━━━ Source material ━━━

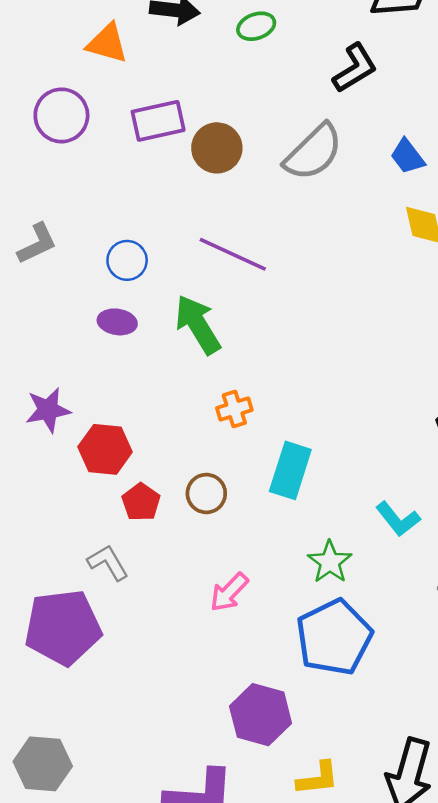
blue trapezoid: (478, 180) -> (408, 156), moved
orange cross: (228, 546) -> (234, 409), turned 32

━━━
━━━ Source material ━━━

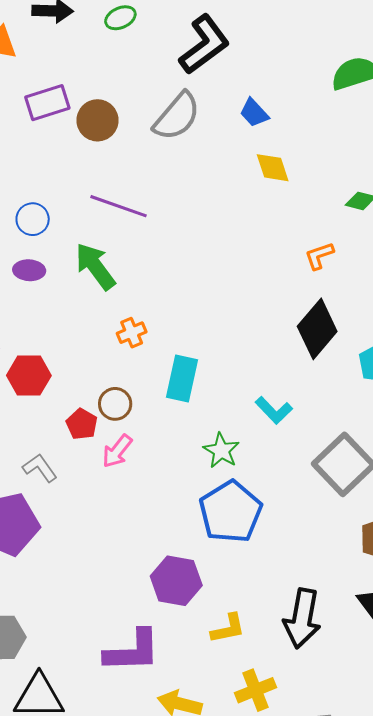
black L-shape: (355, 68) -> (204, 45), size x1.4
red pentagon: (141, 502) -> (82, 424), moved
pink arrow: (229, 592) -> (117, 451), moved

━━━
━━━ Source material ━━━

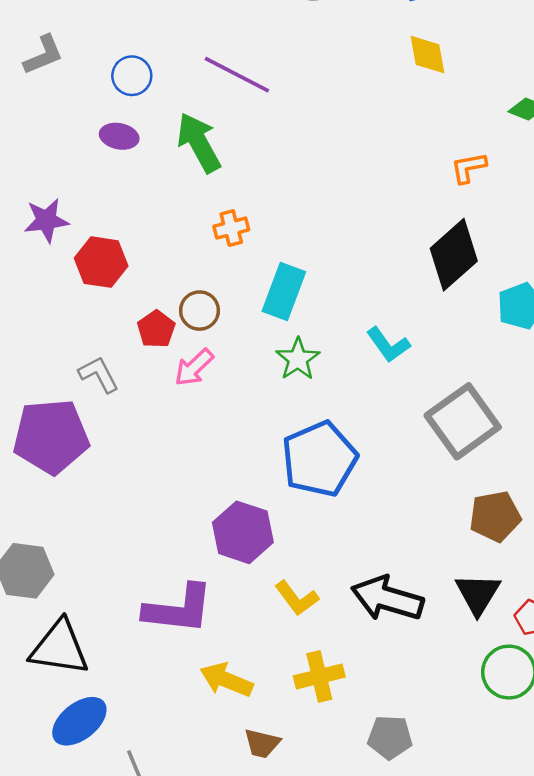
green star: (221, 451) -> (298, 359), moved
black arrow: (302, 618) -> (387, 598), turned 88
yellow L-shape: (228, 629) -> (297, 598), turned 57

━━━

Your objective —
Exactly the lines above from the one with "black arrow: (302, 618)" to the one with "yellow L-shape: (228, 629)", both included, are to be quoted; leave the rest out.

Solution for this exercise —
black arrow: (302, 618) -> (387, 598), turned 88
yellow L-shape: (228, 629) -> (297, 598), turned 57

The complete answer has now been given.